## Exercise objective
Although pictures appear in the data, the answer should contain only the lines from its start through the line with "(338, 202) = (374, 216): green", written out exactly.

[Scene change data]

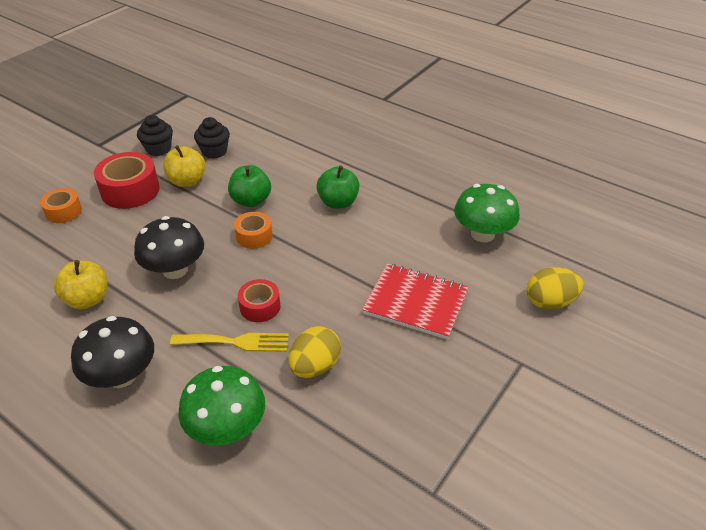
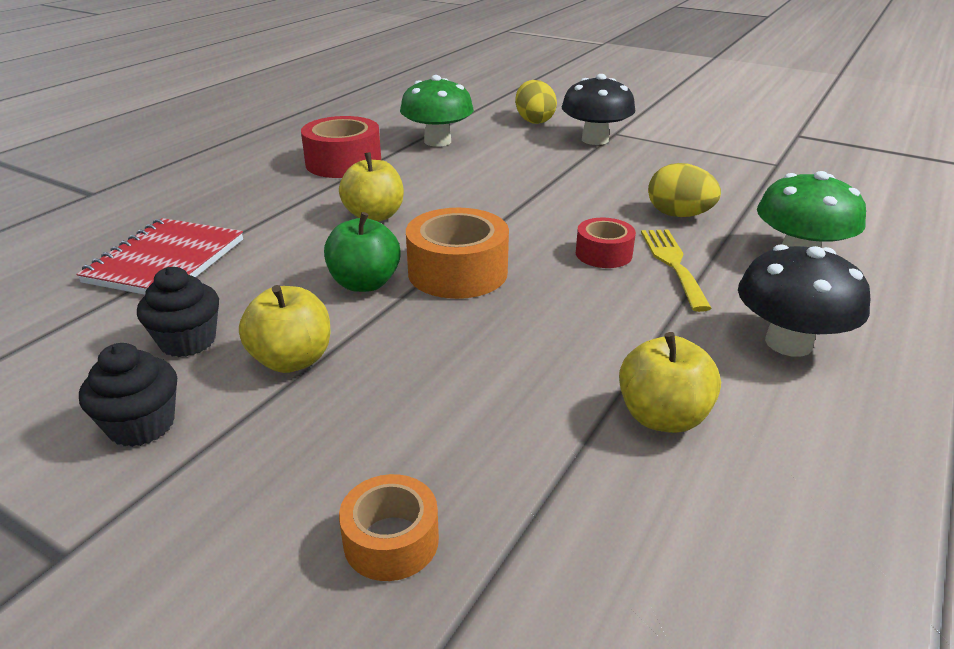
camera: 95 degrees left, 10 degrees down
(130, 190) = (312, 437): red tape -> red tape (343, 163)
(175, 270) = (554, 333): black mushroom -> black mushroom (595, 140)
(254, 236) = (457, 272): orange tape -> orange tape, size x1.69
(338, 202) = (374, 216): green apple -> yellow apple
(415, 302) = (557, 170): red notebook -> red notebook (165, 261)

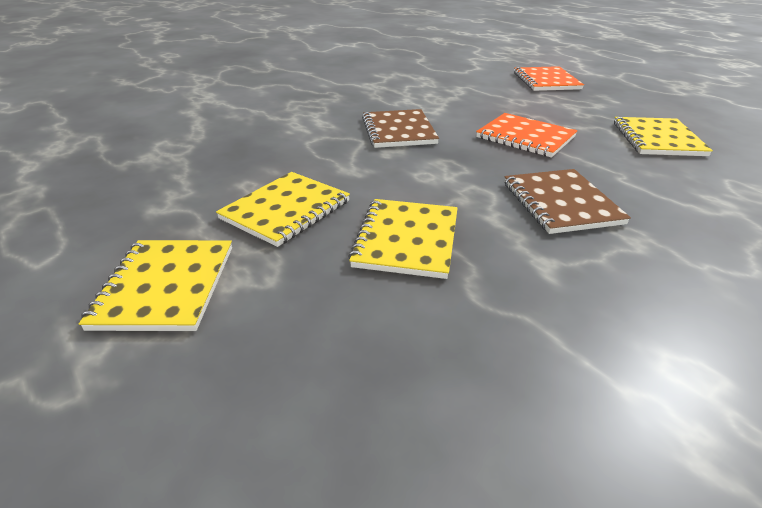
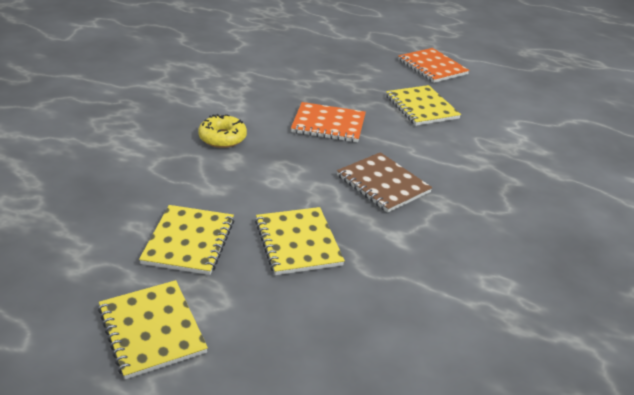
camera: 30 degrees left, 0 degrees up
(398, 131) = (222, 138): brown notebook -> yellow donut
(546, 81) = (312, 53): orange notebook -> orange notebook (432, 67)

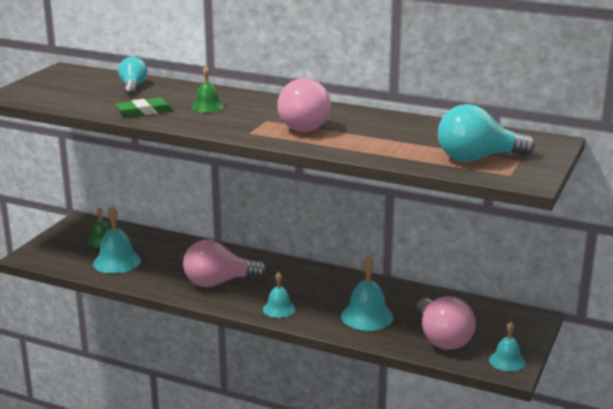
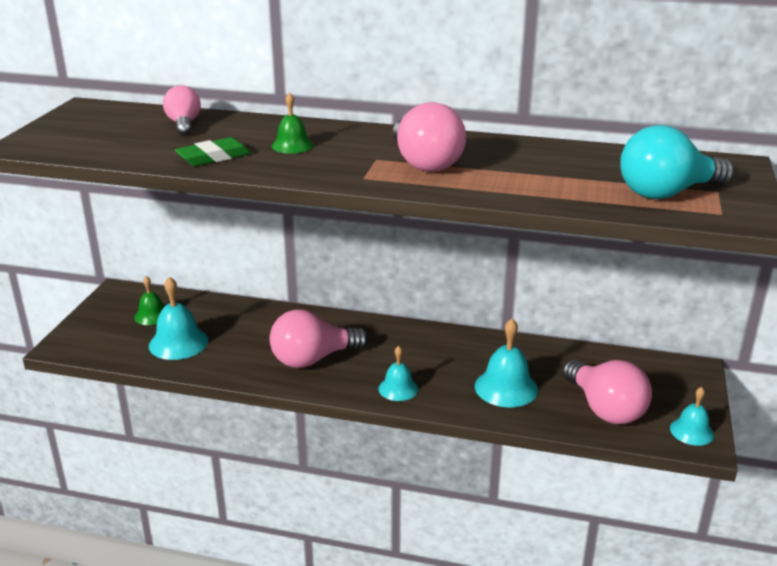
camera: 10 degrees left, 5 degrees up
(133, 87) = (184, 124): turquoise light bulb -> pink light bulb

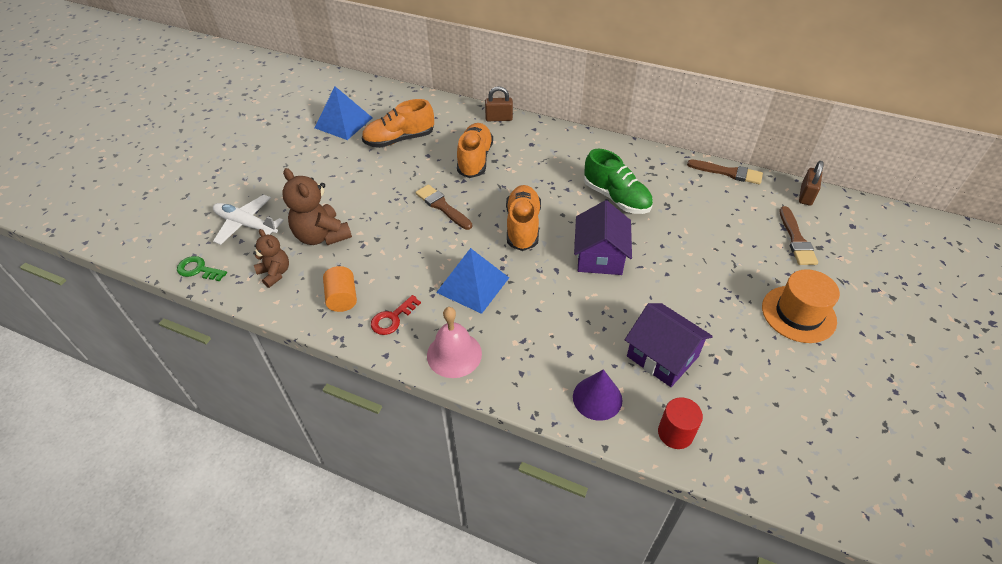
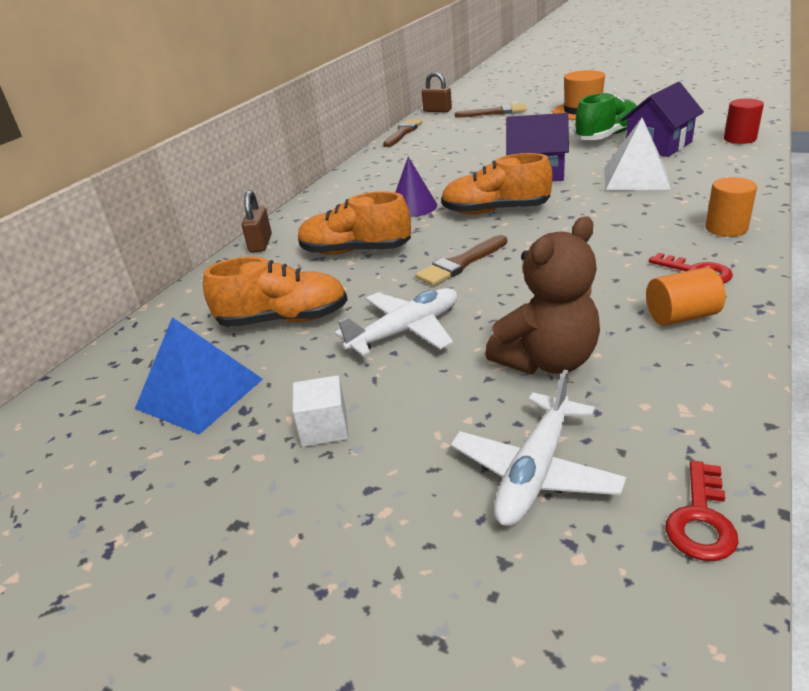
camera: 85 degrees left, 15 degrees down
(198, 269) = (701, 519): green key -> red key
(275, 273) = (660, 397): brown teddy bear -> none
(302, 162) = (324, 428): none -> white cube
(370, 184) = (406, 331): none -> white plane
(399, 139) = (283, 319): orange shoe -> orange shoe turned 75 degrees counterclockwise
(454, 354) = (726, 228): pink bell -> orange cylinder
(473, 285) = (607, 229): blue pyramid -> none
(574, 320) = (635, 178): none -> white pyramid
(597, 398) = (727, 164): purple cone -> purple cone (413, 207)
(616, 198) = (441, 171): green shoe -> green shoe (606, 136)

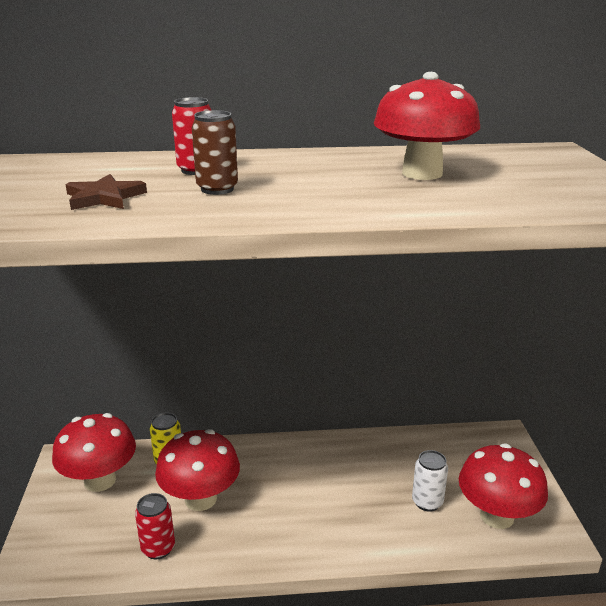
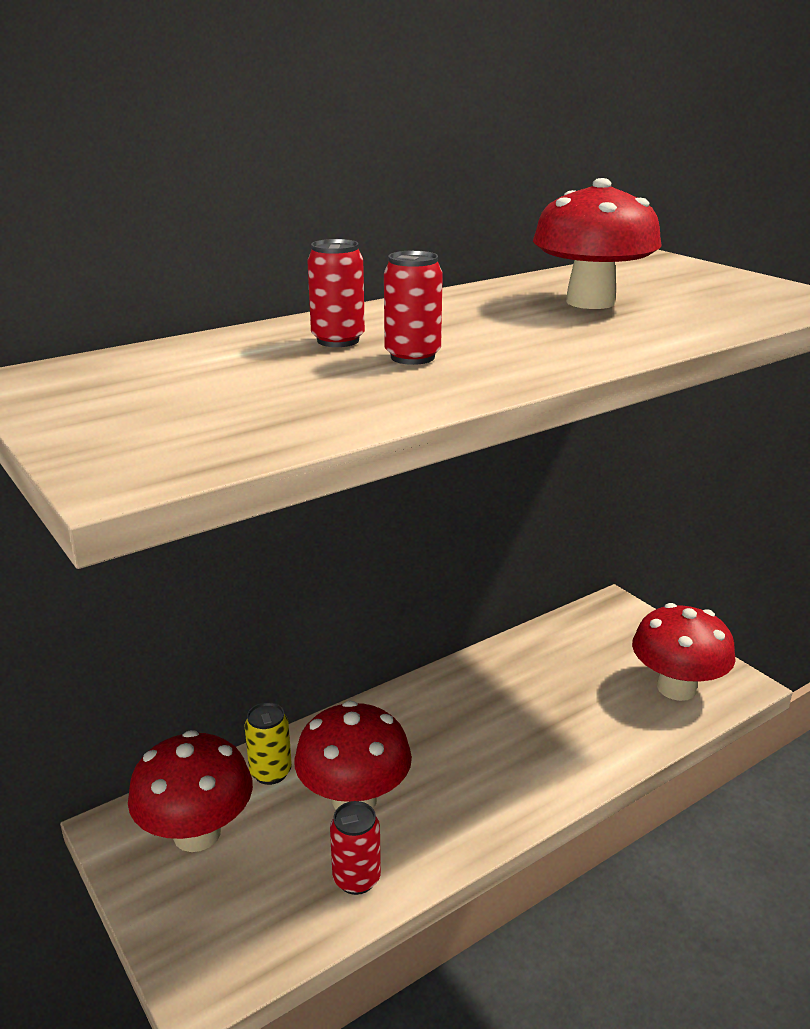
camera: 30 degrees left, 0 degrees up
(104, 197) = (294, 393): brown star -> none
(217, 189) = (412, 357): brown can -> red can
(427, 502) = (602, 700): white can -> none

## Solution for this exercise
camera: 95 degrees left, 10 degrees down
(130, 190) = (312, 437): red tape -> red tape (343, 163)
(175, 270) = (554, 333): black mushroom -> black mushroom (595, 140)
(254, 236) = (457, 272): orange tape -> orange tape, size x1.69
(338, 202) = (374, 216): green apple -> yellow apple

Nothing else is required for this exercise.